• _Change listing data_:
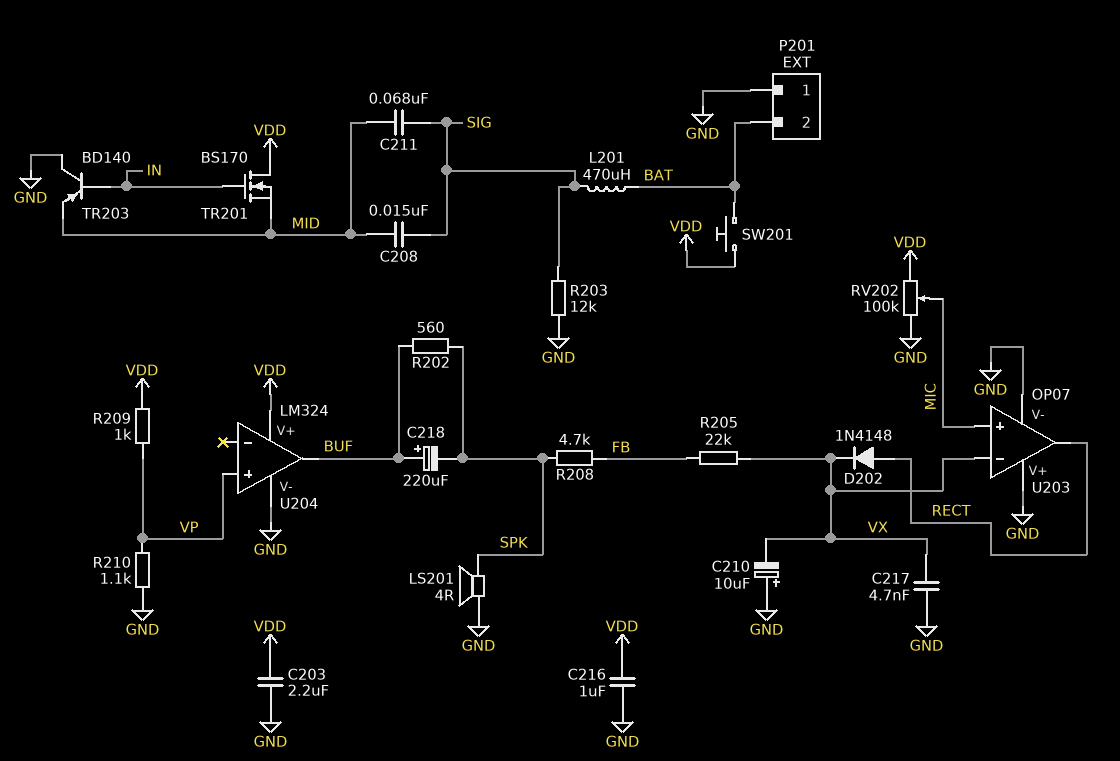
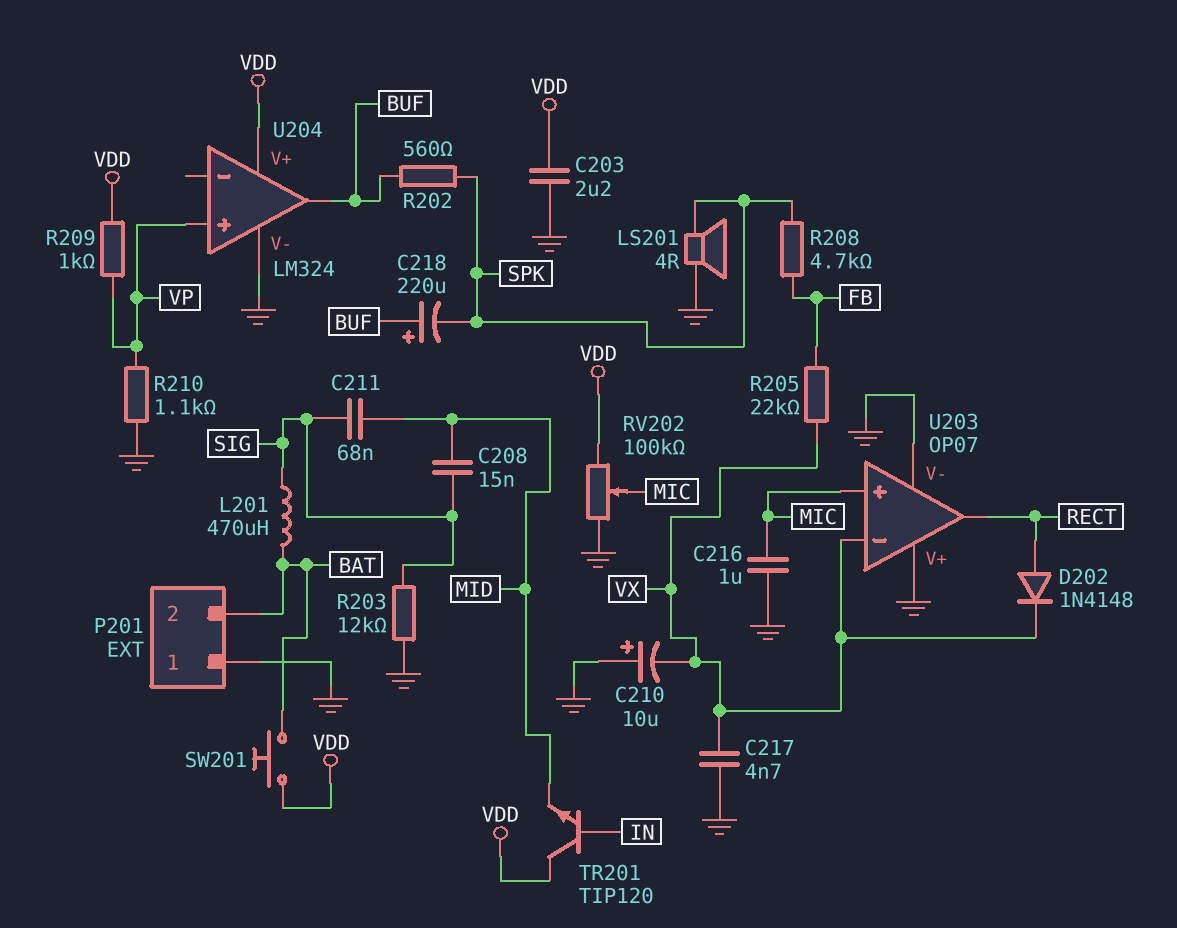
C216: 1uF (GND, VDD) -> 1uF (GND, MIC)
TR201: NMOS BS170 (G IN, D VDD, S MID) -> NPN TIP120 (B IN, C VDD, E MID)
TR203: PNP BD140 (B IN, C GND, E MID) -> none

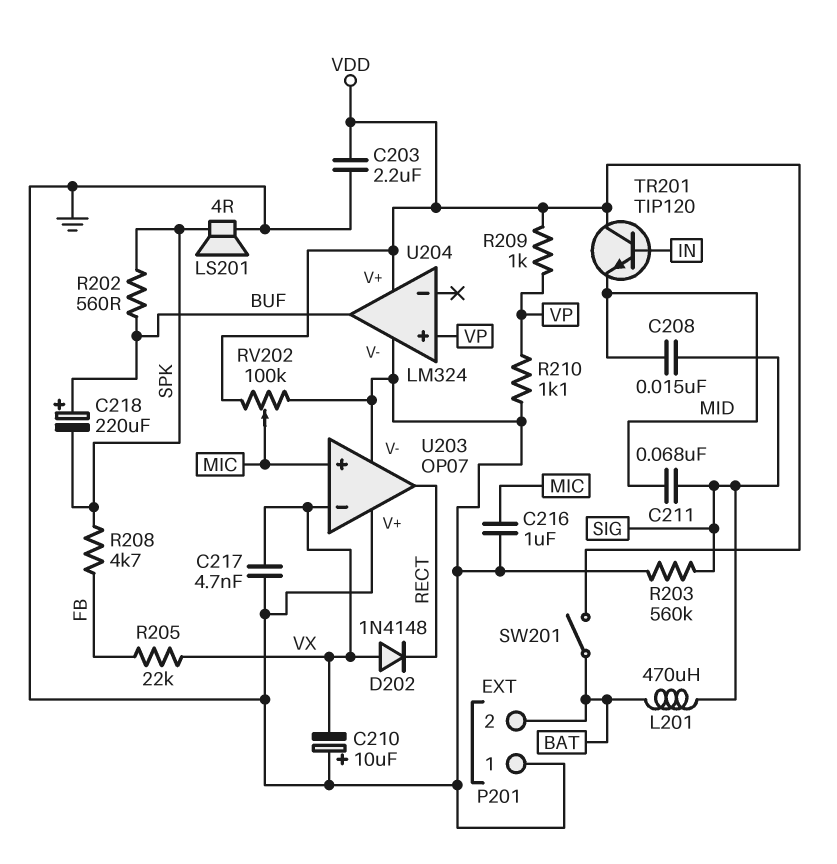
D202: diode 1N4148 (A RECT, K VX) -> diode 1N4148 (A VX, K RECT)
R203: 12k (GND, SIG) -> 560k (GND, SIG)
SW201: button (BAT, VDD) -> switch (BAT, VDD)

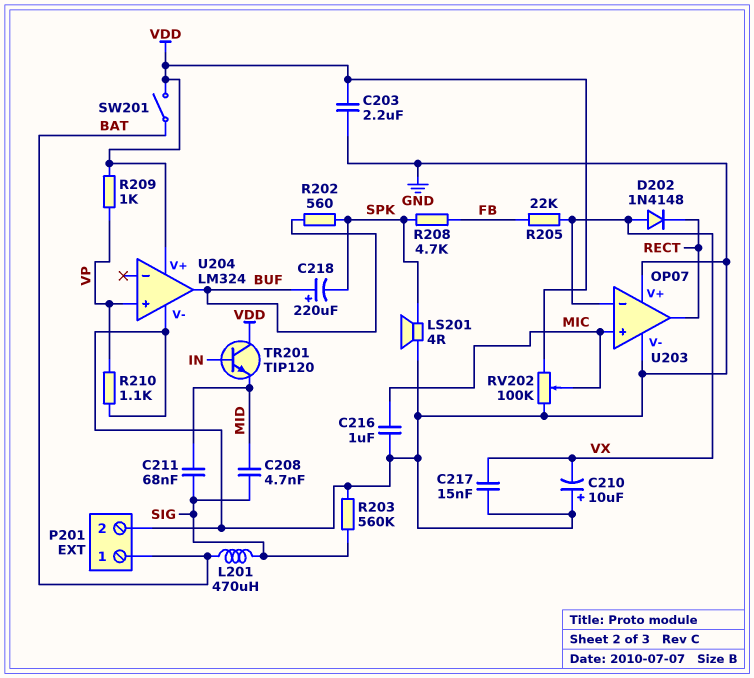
C208: 15nF (MID, SIG) -> 4.7nF (MID, SIG)
C217: 4.7nF (GND, VX) -> 15nF (GND, VX)
P201 pin 1: GND -> BAT
P201 pin 2: BAT -> GND

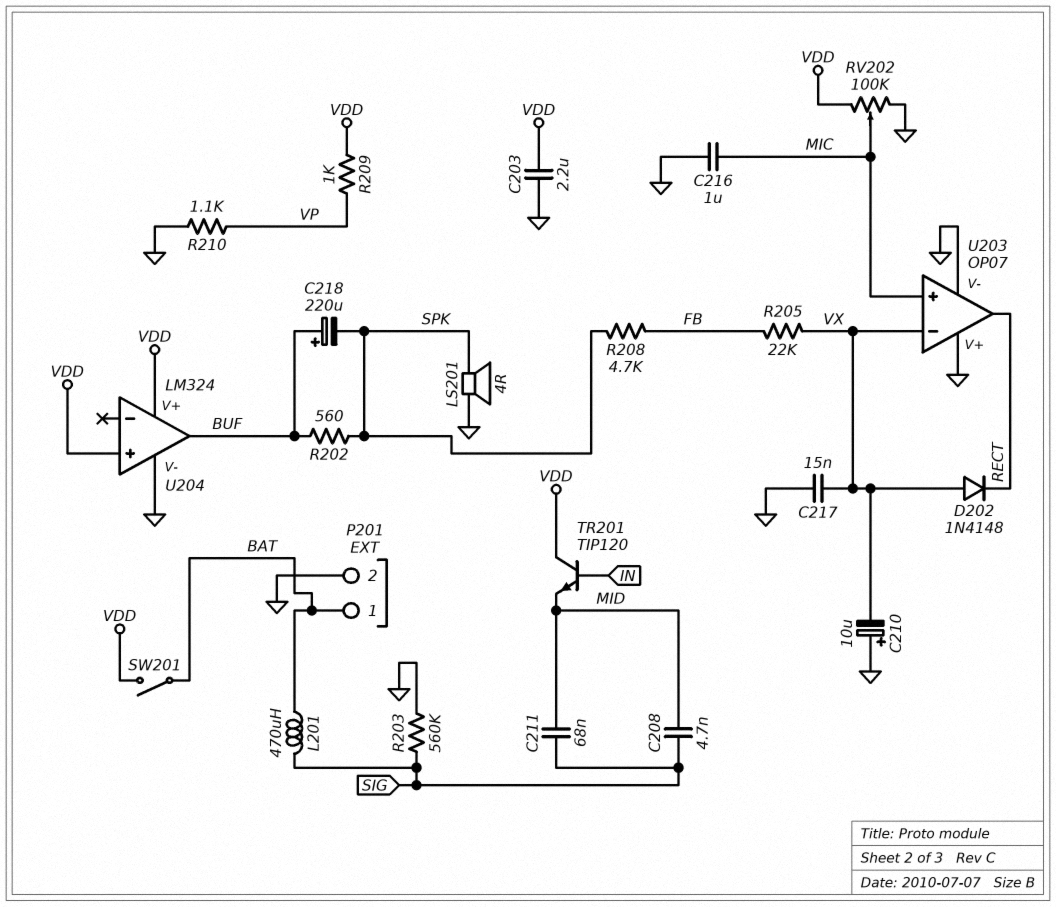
U204 pin in+: VP -> VDD

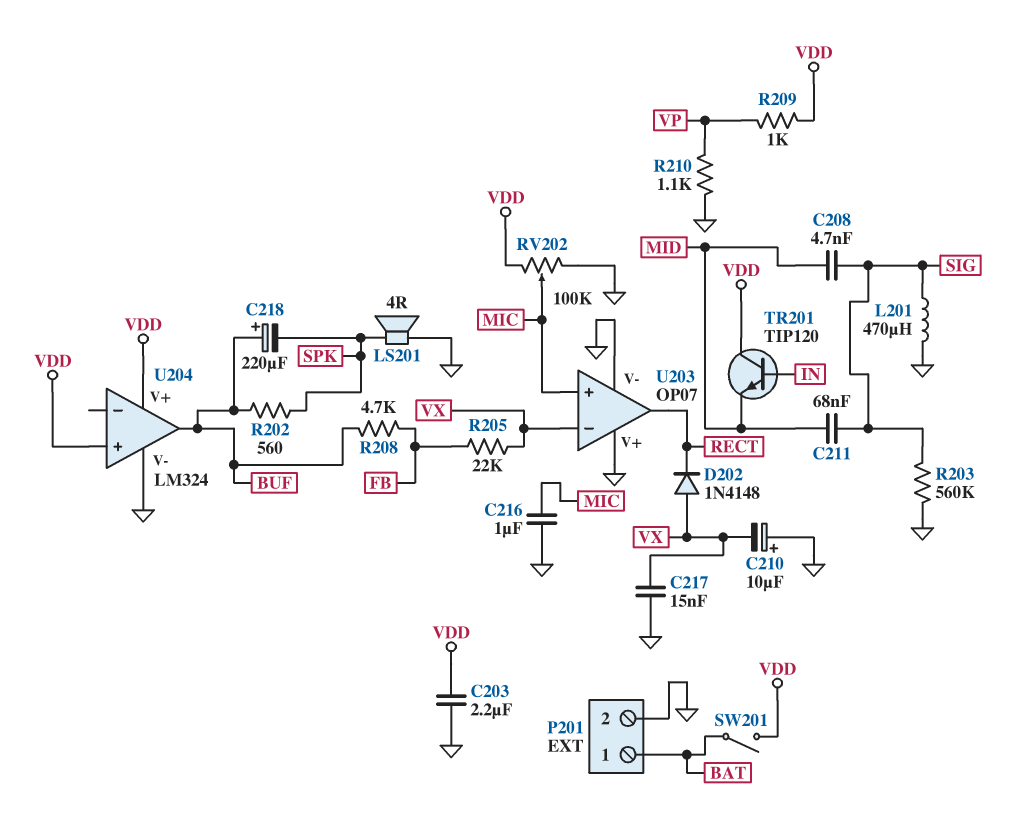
L201: 470uH (BAT, SIG) -> 470uH (GND, SIG)
R208: 4.7k (FB, SPK) -> 4.7k (BUF, FB)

• _Exercise goal_: Only the lines from the start of the records to the one containing "C208: 15nF (MID, SIG) -> 4.7nF (MID, SIG)" should be repeated, exactly and with both ends kept; drop any pictures.

• _The answer_:
C216: 1uF (GND, VDD) -> 1uF (GND, MIC)
TR201: NMOS BS170 (G IN, D VDD, S MID) -> NPN TIP120 (B IN, C VDD, E MID)
TR203: PNP BD140 (B IN, C GND, E MID) -> none

D202: diode 1N4148 (A RECT, K VX) -> diode 1N4148 (A VX, K RECT)
R203: 12k (GND, SIG) -> 560k (GND, SIG)
SW201: button (BAT, VDD) -> switch (BAT, VDD)

C208: 15nF (MID, SIG) -> 4.7nF (MID, SIG)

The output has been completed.